=== RECORDS FOR PROCESSING ===
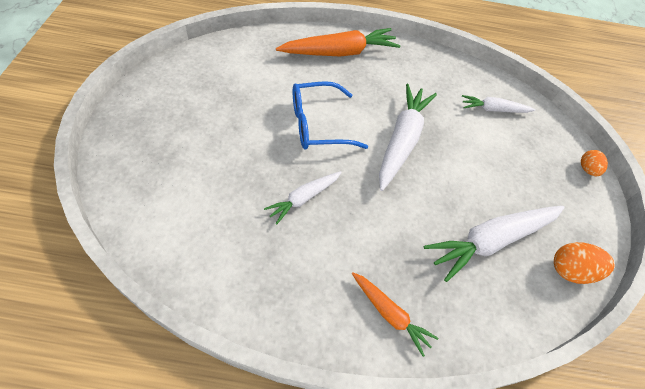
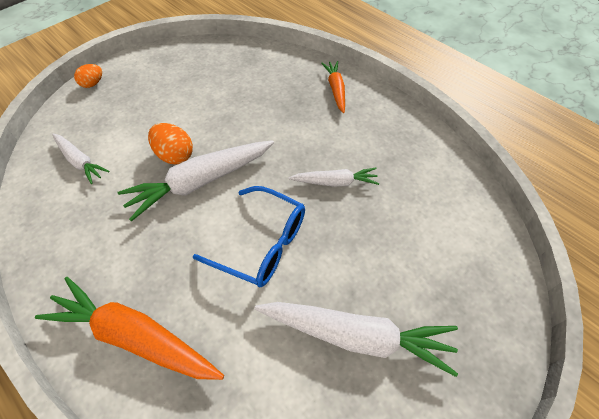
camera: 135 degrees left, 0 degrees up
(491, 241) = (226, 86): white carrot -> white carrot (356, 336)
(570, 270) = (200, 52): orange egg -> orange egg (175, 155)

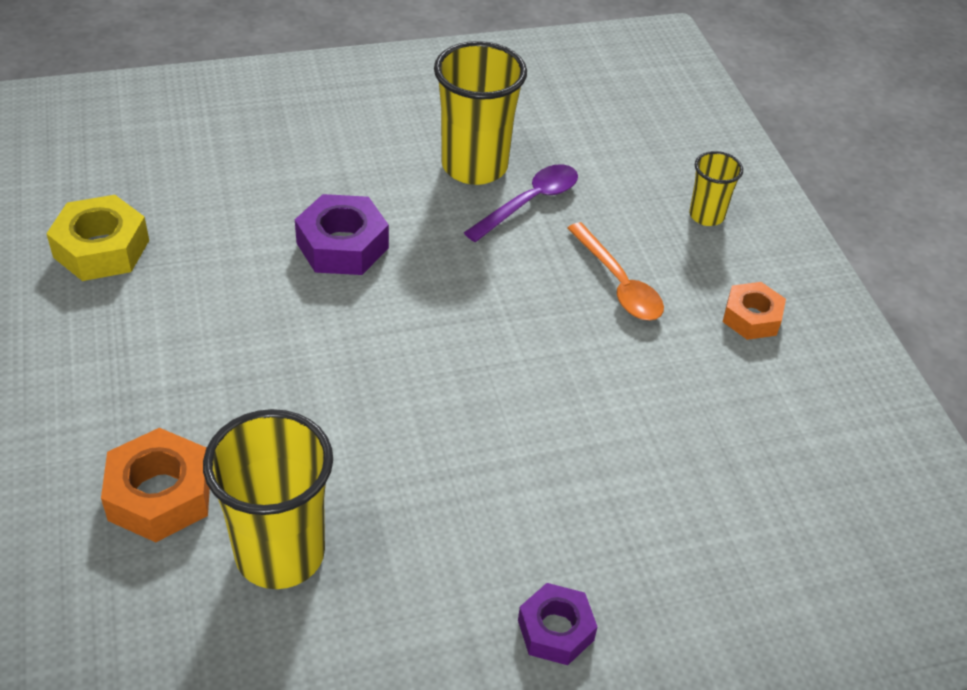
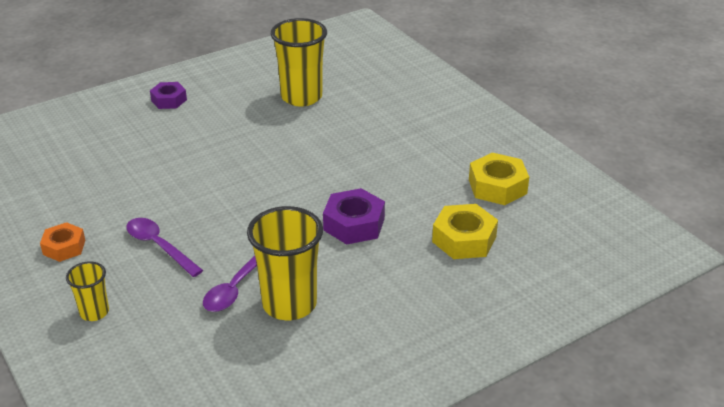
camera: 165 degrees right, 10 degrees down
(160, 495) = (369, 102): orange nut -> none
(216, 186) = (464, 239): none -> yellow nut
(618, 283) = (159, 246): orange spoon -> purple spoon

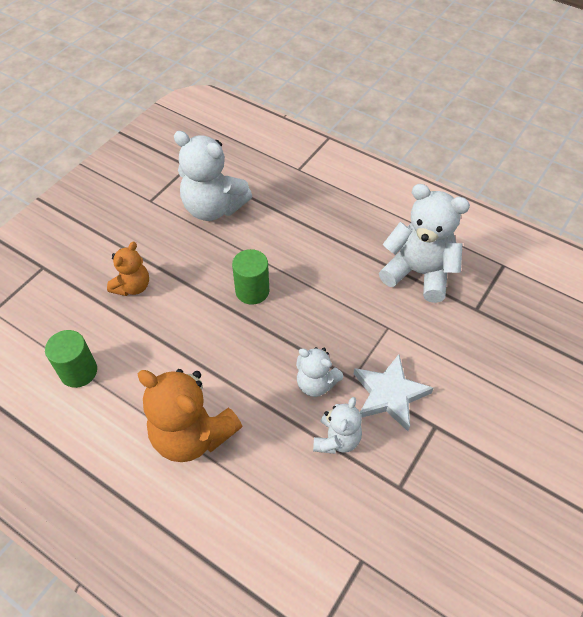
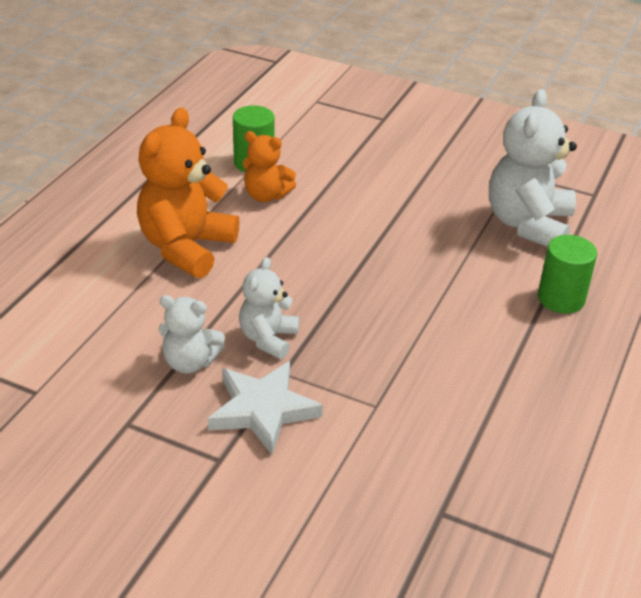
camera: 80 degrees right, 15 degrees down
(132, 286) = (376, 180): orange teddy bear -> orange teddy bear (266, 195)
(252, 291) = (399, 271): green cylinder -> green cylinder (561, 298)
(418, 273) = (491, 439): white teddy bear -> none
===
In the lines above, find the word "bear" and copy every line it occurs in.

▶ _EXPECTED OUTPUT_
(132, 286) = (376, 180): orange teddy bear -> orange teddy bear (266, 195)
(418, 273) = (491, 439): white teddy bear -> none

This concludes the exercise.